** Task data **
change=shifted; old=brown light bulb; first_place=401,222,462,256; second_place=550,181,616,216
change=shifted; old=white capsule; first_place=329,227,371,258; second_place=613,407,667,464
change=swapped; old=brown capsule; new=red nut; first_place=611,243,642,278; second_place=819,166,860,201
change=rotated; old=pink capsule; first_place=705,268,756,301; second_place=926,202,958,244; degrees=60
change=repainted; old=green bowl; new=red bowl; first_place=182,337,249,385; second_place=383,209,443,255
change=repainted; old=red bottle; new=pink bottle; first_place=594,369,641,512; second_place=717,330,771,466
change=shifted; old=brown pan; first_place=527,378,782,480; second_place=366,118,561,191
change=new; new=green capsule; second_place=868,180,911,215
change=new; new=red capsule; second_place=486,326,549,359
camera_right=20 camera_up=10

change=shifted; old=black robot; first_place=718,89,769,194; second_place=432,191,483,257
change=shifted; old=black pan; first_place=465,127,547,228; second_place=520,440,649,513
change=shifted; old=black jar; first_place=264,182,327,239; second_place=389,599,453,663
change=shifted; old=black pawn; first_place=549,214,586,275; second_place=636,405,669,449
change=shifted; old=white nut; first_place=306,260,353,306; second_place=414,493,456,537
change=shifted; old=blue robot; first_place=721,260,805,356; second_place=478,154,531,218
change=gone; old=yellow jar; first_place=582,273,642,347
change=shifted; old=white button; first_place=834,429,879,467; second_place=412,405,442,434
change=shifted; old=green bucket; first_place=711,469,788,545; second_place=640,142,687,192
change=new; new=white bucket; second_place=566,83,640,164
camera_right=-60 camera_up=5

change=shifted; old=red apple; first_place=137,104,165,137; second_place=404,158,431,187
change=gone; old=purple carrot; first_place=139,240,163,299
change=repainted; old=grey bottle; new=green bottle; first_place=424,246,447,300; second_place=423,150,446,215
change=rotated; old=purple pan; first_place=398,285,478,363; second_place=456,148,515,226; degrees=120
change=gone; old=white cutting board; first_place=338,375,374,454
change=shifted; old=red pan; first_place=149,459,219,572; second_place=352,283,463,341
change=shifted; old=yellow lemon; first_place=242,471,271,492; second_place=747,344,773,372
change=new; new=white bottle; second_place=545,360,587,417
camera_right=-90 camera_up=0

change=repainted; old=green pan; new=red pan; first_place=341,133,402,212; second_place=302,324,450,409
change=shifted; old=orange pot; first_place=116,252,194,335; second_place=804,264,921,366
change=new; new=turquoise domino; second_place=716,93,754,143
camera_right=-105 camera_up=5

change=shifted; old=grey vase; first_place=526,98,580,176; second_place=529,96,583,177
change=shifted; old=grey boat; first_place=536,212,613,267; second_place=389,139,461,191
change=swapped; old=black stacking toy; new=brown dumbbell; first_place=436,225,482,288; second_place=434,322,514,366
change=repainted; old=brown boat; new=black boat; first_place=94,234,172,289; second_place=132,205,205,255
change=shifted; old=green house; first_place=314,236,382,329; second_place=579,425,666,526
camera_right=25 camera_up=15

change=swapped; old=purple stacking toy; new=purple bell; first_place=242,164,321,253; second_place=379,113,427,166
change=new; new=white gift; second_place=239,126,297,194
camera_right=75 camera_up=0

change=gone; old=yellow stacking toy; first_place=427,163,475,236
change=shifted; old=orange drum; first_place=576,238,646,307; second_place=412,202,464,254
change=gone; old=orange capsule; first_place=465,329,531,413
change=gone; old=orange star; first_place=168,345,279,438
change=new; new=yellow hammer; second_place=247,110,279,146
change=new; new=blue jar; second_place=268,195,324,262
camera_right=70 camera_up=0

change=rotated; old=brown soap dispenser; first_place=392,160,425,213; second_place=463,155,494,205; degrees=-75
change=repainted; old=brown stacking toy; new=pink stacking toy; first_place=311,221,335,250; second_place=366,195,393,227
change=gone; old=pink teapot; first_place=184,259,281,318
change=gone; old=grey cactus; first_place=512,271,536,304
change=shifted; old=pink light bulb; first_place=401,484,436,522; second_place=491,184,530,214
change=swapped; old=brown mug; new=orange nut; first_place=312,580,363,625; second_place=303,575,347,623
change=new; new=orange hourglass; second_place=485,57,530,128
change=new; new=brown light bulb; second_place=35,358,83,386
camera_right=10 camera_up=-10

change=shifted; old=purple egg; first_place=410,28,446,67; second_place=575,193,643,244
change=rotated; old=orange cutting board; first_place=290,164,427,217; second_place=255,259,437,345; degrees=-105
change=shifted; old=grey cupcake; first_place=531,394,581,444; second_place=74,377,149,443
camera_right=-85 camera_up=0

** Task item **
Please write out the material word for word from its first line through the line holding "change=swapped; old=brown capsule;", including both, and no line past it.

** Final answer **
change=shifted; old=brown light bulb; first_place=401,222,462,256; second_place=550,181,616,216
change=shifted; old=white capsule; first_place=329,227,371,258; second_place=613,407,667,464
change=swapped; old=brown capsule; new=red nut; first_place=611,243,642,278; second_place=819,166,860,201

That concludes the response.